__EXERCISE DIRECTIONS__
Pull every line holding the word "pawn" out of the data and copy it.

---

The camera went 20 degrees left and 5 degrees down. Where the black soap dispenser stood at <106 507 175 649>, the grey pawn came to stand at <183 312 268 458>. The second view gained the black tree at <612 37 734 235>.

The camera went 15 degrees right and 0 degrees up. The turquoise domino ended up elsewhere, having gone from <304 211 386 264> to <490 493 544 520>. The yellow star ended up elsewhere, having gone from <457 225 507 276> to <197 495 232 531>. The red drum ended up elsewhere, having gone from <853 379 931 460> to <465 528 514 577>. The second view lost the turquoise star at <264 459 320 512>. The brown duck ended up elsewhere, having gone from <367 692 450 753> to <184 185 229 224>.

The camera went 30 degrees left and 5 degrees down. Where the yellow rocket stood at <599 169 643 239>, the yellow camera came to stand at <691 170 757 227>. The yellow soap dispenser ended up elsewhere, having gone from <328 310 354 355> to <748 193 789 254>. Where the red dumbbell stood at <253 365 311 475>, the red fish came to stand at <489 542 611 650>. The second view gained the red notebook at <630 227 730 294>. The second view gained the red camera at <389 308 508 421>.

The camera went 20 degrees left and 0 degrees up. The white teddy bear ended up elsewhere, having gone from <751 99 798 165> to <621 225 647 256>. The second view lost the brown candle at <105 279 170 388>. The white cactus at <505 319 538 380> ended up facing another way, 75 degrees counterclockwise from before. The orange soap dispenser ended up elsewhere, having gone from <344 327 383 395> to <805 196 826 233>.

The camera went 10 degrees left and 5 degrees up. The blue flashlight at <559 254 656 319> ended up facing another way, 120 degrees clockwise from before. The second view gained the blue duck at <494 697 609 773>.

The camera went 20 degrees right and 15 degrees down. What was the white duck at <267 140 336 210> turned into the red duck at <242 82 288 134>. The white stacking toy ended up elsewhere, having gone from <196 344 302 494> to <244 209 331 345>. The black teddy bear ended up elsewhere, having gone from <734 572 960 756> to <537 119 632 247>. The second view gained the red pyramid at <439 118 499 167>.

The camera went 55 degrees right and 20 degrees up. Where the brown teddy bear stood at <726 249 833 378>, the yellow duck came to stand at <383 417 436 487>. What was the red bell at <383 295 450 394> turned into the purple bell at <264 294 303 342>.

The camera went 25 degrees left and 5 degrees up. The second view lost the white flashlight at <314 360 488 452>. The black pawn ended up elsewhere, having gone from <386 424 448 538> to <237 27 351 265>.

---

__RESULT FOR THIS EXERCISE__
The camera went 20 degrees left and 5 degrees down. Where the black soap dispenser stood at <106 507 175 649>, the grey pawn came to stand at <183 312 268 458>. The second view gained the black tree at <612 37 734 235>.
The camera went 25 degrees left and 5 degrees up. The second view lost the white flashlight at <314 360 488 452>. The black pawn ended up elsewhere, having gone from <386 424 448 538> to <237 27 351 265>.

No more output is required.